## DATA EXTRACT
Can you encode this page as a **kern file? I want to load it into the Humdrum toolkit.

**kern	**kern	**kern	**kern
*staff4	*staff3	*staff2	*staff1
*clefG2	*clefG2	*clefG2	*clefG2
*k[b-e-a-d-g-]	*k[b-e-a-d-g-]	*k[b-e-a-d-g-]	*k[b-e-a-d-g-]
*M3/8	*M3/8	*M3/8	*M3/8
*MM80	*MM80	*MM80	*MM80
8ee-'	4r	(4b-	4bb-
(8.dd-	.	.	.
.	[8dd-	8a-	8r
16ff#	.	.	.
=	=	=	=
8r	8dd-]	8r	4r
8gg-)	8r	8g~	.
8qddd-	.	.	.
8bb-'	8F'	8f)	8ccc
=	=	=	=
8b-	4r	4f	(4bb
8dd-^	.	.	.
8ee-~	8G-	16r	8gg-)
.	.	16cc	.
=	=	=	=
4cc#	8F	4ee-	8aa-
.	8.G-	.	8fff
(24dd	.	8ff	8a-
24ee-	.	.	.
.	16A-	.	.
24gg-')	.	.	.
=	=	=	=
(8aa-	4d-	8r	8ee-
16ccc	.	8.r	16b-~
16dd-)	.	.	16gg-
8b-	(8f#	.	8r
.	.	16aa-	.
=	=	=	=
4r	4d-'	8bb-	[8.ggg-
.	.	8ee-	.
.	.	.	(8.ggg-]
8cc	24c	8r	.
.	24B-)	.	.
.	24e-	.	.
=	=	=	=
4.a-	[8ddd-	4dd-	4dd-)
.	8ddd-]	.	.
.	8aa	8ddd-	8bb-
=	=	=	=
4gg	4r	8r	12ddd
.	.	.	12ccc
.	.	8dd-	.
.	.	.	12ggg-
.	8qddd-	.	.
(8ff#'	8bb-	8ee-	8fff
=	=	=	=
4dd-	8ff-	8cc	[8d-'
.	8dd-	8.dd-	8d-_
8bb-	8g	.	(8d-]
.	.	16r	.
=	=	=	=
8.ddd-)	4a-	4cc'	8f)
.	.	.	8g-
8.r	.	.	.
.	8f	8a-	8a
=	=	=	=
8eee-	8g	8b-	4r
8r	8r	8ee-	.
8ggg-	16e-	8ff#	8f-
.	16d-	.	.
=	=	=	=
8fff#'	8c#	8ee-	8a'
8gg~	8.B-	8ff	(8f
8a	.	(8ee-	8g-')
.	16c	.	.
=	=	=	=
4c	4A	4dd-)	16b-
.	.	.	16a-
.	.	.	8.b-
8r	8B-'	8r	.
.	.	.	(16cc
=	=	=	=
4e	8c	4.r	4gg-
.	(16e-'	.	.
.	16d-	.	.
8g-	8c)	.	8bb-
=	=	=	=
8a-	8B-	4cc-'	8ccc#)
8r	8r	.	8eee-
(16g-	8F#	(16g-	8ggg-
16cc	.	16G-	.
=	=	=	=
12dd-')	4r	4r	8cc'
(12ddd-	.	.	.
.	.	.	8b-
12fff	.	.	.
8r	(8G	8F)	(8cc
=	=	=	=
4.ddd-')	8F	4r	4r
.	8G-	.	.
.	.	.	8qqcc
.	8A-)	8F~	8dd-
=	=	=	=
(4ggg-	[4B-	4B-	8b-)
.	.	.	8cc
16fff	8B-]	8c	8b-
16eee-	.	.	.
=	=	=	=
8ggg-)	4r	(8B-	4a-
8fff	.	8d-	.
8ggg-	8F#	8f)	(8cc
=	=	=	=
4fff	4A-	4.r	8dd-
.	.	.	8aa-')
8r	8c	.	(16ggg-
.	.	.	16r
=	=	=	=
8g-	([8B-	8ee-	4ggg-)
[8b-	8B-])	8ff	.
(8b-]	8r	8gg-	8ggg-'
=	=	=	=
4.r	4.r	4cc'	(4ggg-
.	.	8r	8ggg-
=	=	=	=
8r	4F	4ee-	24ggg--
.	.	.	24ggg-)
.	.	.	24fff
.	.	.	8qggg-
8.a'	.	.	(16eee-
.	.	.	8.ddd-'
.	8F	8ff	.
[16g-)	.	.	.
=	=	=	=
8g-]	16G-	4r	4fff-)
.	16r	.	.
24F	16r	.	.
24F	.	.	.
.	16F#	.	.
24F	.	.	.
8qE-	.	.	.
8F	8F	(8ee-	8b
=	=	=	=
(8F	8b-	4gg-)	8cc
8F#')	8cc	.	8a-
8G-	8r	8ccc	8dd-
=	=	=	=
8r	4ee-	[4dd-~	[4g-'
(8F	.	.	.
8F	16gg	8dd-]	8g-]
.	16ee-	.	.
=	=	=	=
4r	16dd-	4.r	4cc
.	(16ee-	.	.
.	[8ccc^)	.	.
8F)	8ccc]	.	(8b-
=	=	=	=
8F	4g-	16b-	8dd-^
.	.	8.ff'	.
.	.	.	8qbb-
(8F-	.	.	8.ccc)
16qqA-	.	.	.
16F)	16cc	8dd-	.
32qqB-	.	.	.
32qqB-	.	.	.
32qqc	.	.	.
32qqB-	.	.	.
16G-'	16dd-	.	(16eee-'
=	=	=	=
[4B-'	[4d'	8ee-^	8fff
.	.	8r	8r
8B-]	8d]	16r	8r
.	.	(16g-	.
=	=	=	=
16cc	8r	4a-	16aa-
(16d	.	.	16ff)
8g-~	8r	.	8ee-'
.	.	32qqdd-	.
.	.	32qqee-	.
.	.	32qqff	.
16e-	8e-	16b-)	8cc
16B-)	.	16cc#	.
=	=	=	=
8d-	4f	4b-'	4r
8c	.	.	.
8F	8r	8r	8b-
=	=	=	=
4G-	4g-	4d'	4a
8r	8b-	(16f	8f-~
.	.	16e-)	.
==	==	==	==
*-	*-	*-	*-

## WHAT YOU WILL DO
Which lines in the items above contain the string "kern"? Copy each of them.

## WRITTEN RESPONSE
Can you encode this page as a **kern file? I want to load it into the Humdrum toolkit.
**kern	**kern	**kern	**kern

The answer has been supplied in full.